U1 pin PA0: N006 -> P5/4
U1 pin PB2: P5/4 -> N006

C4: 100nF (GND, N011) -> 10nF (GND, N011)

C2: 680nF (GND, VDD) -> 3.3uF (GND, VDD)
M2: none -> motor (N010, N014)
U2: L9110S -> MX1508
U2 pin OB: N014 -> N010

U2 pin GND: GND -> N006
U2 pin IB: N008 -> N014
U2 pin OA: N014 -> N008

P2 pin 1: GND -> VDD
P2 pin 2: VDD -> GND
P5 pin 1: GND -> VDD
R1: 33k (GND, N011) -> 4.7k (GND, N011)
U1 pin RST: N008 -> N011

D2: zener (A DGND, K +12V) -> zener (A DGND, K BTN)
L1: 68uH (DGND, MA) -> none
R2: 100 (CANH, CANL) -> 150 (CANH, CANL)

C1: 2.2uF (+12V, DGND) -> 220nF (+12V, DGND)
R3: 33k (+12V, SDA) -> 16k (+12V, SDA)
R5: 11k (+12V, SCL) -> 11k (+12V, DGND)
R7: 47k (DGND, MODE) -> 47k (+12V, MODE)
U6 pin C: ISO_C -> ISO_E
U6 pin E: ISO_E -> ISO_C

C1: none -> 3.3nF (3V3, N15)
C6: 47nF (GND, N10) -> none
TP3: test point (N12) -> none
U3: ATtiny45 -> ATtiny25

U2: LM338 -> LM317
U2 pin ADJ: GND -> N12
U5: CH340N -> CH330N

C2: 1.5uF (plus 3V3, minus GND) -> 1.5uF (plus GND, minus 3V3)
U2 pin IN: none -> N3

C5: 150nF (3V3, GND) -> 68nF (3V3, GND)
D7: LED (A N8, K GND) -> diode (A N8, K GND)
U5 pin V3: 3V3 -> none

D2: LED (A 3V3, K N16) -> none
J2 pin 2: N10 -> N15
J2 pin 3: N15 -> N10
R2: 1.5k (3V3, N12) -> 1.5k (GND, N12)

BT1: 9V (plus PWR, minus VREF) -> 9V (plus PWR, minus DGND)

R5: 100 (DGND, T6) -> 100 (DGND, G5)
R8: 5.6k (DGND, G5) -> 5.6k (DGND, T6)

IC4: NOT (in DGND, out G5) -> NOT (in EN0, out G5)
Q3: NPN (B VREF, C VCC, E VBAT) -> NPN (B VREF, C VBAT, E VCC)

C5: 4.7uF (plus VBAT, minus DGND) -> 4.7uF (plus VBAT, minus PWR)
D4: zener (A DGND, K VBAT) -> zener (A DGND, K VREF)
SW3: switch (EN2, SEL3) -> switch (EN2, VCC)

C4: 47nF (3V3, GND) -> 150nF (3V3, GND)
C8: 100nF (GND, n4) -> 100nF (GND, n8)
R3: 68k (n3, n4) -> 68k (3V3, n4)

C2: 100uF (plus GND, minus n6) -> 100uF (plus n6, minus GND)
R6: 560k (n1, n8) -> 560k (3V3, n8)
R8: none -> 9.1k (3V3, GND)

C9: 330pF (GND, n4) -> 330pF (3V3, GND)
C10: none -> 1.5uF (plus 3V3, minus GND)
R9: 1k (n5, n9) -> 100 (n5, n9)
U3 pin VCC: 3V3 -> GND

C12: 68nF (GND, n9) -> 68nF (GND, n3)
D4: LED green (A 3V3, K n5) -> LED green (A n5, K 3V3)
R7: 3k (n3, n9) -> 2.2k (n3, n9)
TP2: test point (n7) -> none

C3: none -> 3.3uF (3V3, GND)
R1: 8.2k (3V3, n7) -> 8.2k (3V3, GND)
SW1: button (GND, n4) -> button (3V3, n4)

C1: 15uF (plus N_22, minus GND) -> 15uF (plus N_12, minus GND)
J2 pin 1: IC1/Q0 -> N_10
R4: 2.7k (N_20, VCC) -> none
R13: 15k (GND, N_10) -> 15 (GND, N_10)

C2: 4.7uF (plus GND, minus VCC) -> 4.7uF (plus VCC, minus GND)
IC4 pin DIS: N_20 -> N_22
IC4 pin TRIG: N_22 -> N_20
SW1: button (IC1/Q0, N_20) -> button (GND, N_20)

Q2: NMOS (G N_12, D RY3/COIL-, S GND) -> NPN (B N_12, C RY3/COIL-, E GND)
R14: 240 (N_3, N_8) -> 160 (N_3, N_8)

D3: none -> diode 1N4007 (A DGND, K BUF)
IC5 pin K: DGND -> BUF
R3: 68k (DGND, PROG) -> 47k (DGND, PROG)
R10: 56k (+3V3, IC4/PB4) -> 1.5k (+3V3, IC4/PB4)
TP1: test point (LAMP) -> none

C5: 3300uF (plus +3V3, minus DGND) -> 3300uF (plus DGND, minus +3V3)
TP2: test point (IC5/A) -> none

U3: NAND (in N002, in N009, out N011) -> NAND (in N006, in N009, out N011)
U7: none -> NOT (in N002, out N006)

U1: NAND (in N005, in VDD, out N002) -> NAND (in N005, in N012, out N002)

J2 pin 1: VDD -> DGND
= = =
_WHAT YOU NEED TO DO_. Write out word for word only the lines from the start of the entries down to the line with "C1: none -> 3.3nF (3V3, N15)", please, including both ends.

_TASK OUTPUT_.
U1 pin PA0: N006 -> P5/4
U1 pin PB2: P5/4 -> N006

C4: 100nF (GND, N011) -> 10nF (GND, N011)

C2: 680nF (GND, VDD) -> 3.3uF (GND, VDD)
M2: none -> motor (N010, N014)
U2: L9110S -> MX1508
U2 pin OB: N014 -> N010

U2 pin GND: GND -> N006
U2 pin IB: N008 -> N014
U2 pin OA: N014 -> N008

P2 pin 1: GND -> VDD
P2 pin 2: VDD -> GND
P5 pin 1: GND -> VDD
R1: 33k (GND, N011) -> 4.7k (GND, N011)
U1 pin RST: N008 -> N011

D2: zener (A DGND, K +12V) -> zener (A DGND, K BTN)
L1: 68uH (DGND, MA) -> none
R2: 100 (CANH, CANL) -> 150 (CANH, CANL)

C1: 2.2uF (+12V, DGND) -> 220nF (+12V, DGND)
R3: 33k (+12V, SDA) -> 16k (+12V, SDA)
R5: 11k (+12V, SCL) -> 11k (+12V, DGND)
R7: 47k (DGND, MODE) -> 47k (+12V, MODE)
U6 pin C: ISO_C -> ISO_E
U6 pin E: ISO_E -> ISO_C

C1: none -> 3.3nF (3V3, N15)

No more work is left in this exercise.